**Extracted data entries:**
────
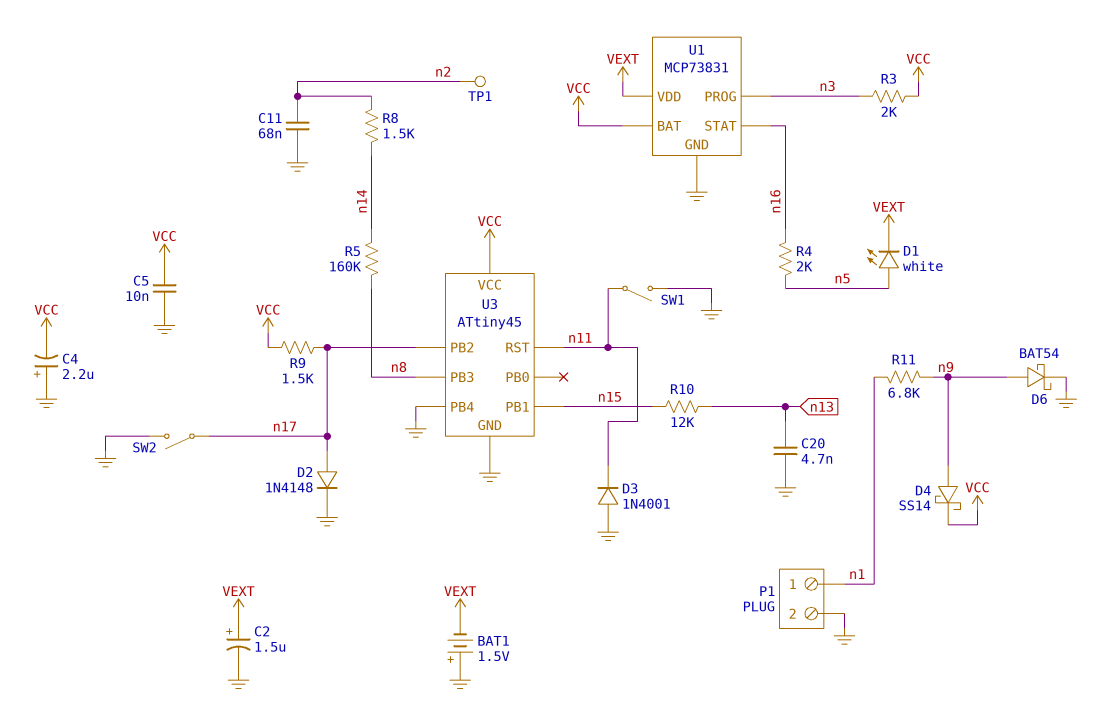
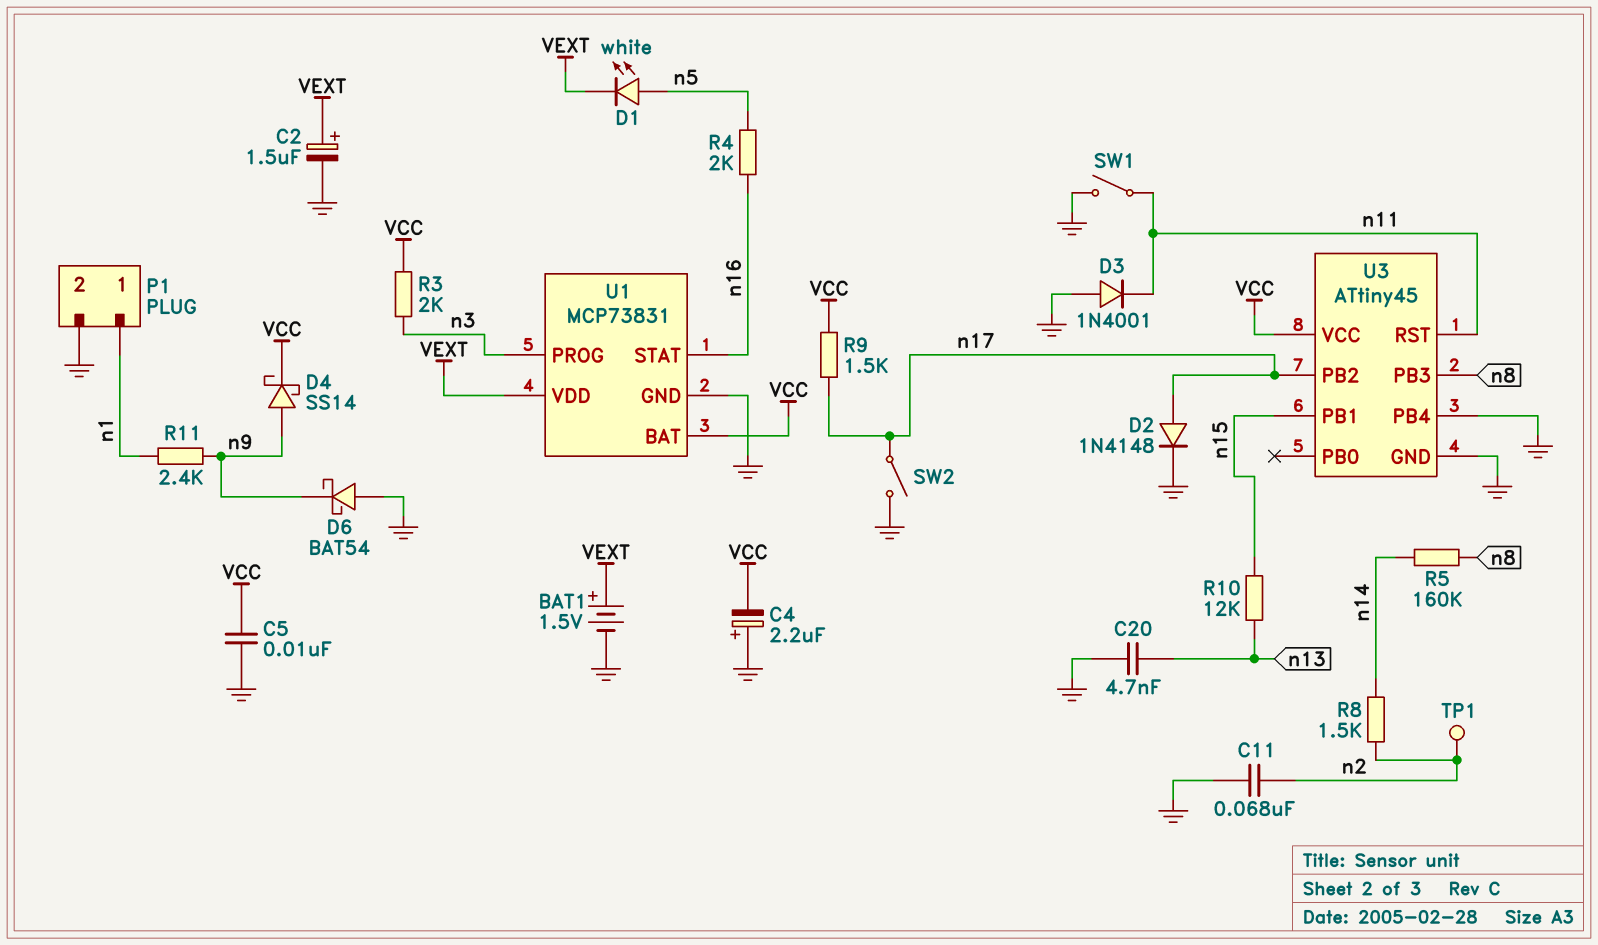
BAT1: 1.5V (plus GND, minus VEXT) -> 1.5V (plus VEXT, minus GND)
D6: schottky BAT54 (A n9, K GND) -> schottky BAT54 (A GND, K n9)
R11: 6.8k (n1, n9) -> 2.4k (n1, n9)

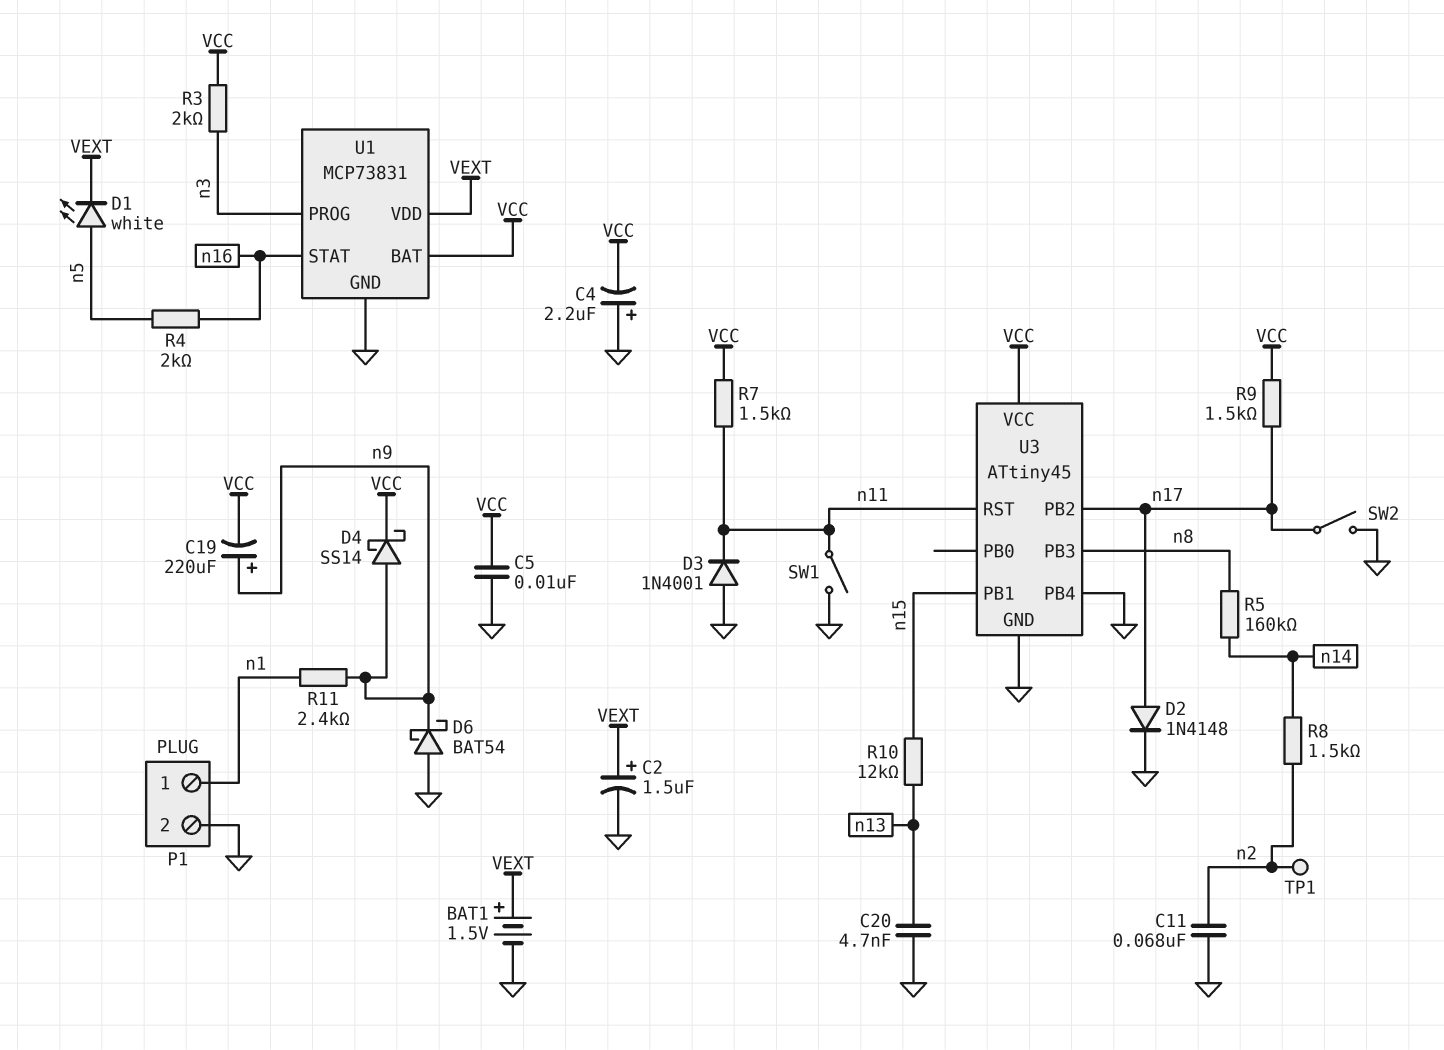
C19: none -> 220uF (plus n9, minus VCC)
R7: none -> 1.5k (VCC, n11)

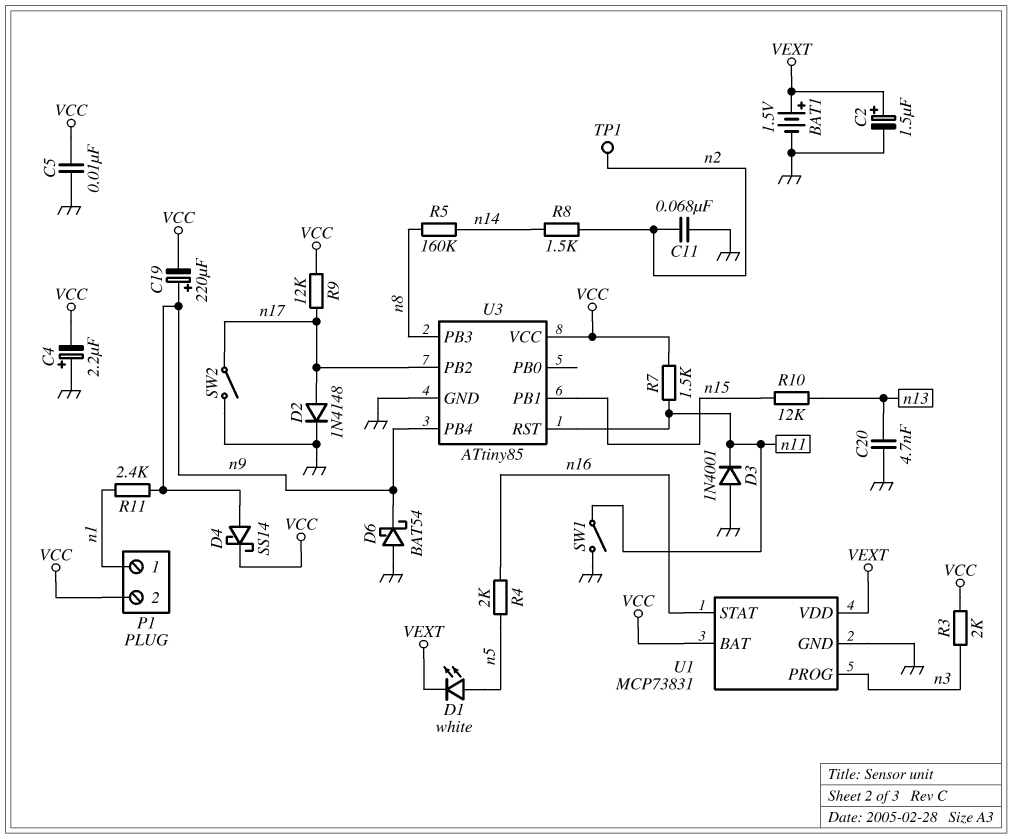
P1 pin 2: GND -> VCC
R9: 1.5k (VCC, n17) -> 12k (VCC, n17)
U3: ATtiny45 -> ATtiny85
U3 pin PB4: GND -> n9

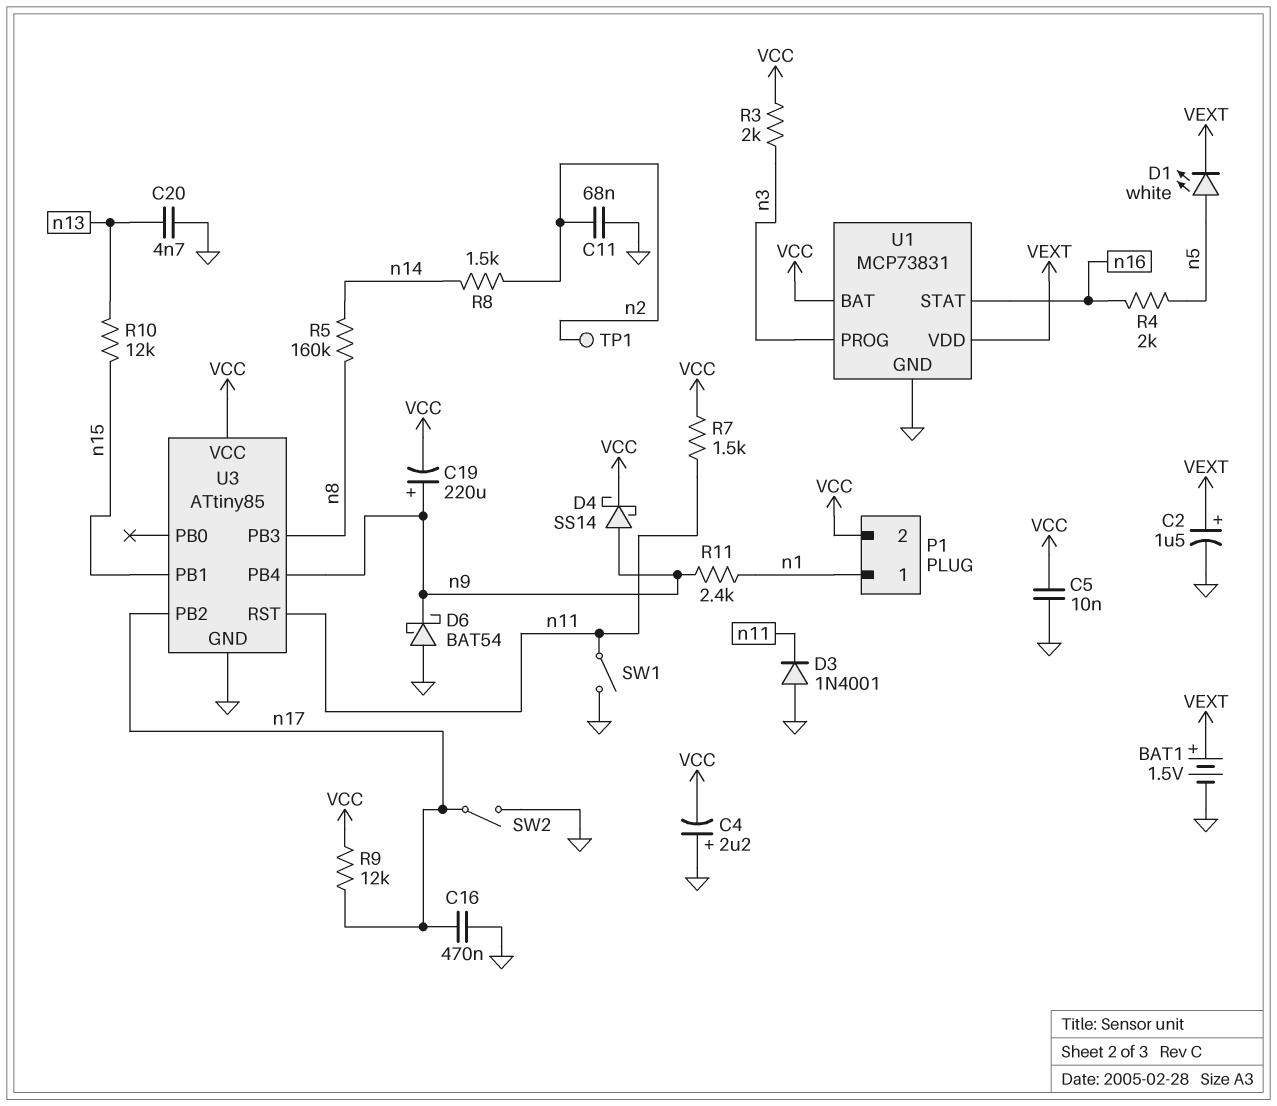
C16: none -> 470nF (GND, n17)
D2: diode 1N4148 (A n17, K GND) -> none

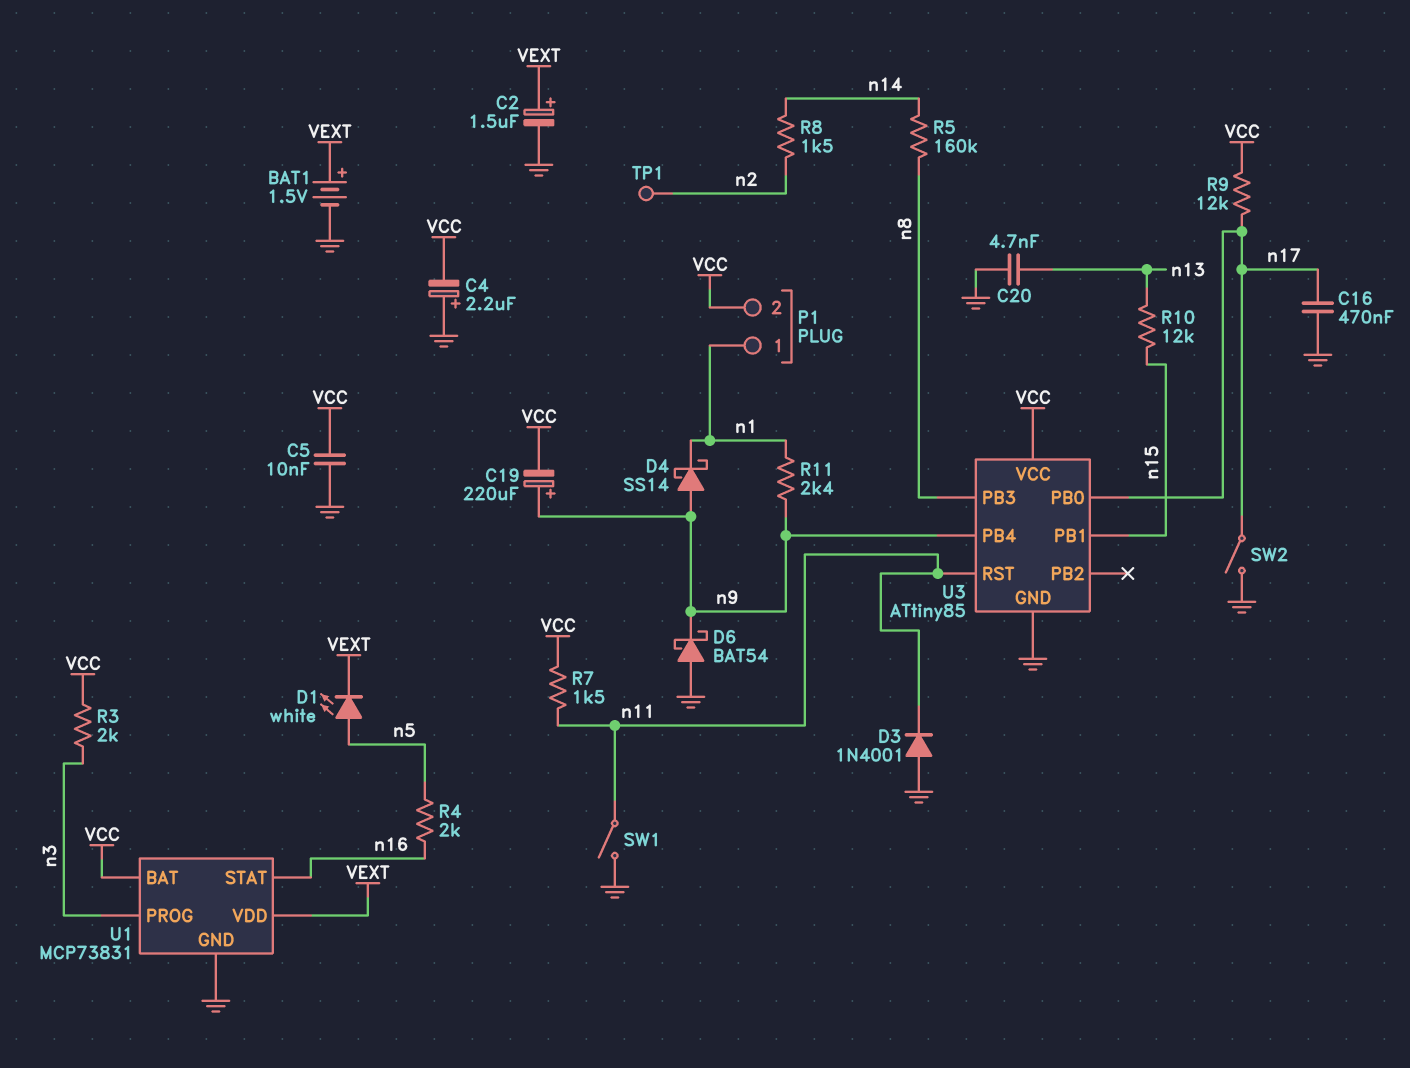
C11: 68nF (GND, n2) -> none
D4: schottky SS14 (A n9, K VCC) -> schottky SS14 (A n9, K n1)
U3 pin PB0: none -> n17
U3 pin PB2: n17 -> none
────
**YOUR ASSIGNMENT:** Except for the pictures, set down each line of the records exactly as it appears.

**RESPONSE TO THIS TASK:**
BAT1: 1.5V (plus GND, minus VEXT) -> 1.5V (plus VEXT, minus GND)
D6: schottky BAT54 (A n9, K GND) -> schottky BAT54 (A GND, K n9)
R11: 6.8k (n1, n9) -> 2.4k (n1, n9)

C19: none -> 220uF (plus n9, minus VCC)
R7: none -> 1.5k (VCC, n11)

P1 pin 2: GND -> VCC
R9: 1.5k (VCC, n17) -> 12k (VCC, n17)
U3: ATtiny45 -> ATtiny85
U3 pin PB4: GND -> n9

C16: none -> 470nF (GND, n17)
D2: diode 1N4148 (A n17, K GND) -> none

C11: 68nF (GND, n2) -> none
D4: schottky SS14 (A n9, K VCC) -> schottky SS14 (A n9, K n1)
U3 pin PB0: none -> n17
U3 pin PB2: n17 -> none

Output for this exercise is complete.